**Action item:** Copy the data exactly; pictures stay out of the copy.

** Data provided follows **

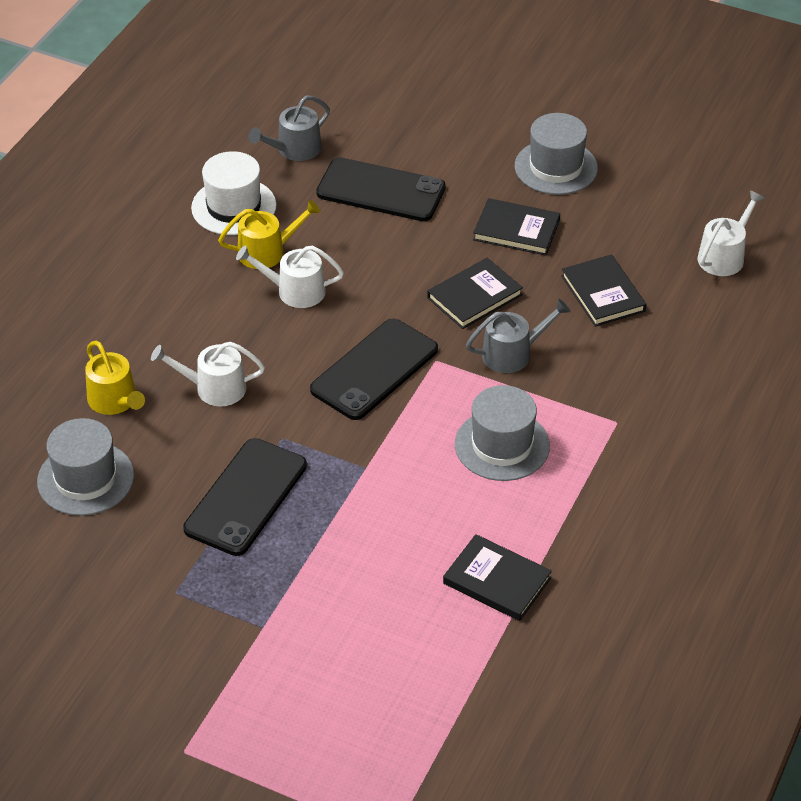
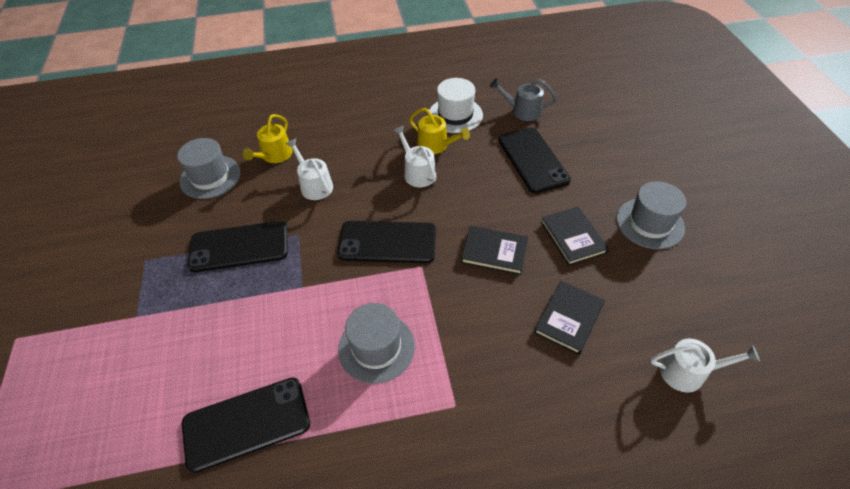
camera: 55 degrees right, 5 degrees up
(497, 580) = (246, 423): black book -> black phone
(512, 353) = (464, 302): grey watering can -> none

** End of Data provided **

**Answer space:**
camera: 55 degrees right, 5 degrees up
(497, 580) = (246, 423): black book -> black phone
(512, 353) = (464, 302): grey watering can -> none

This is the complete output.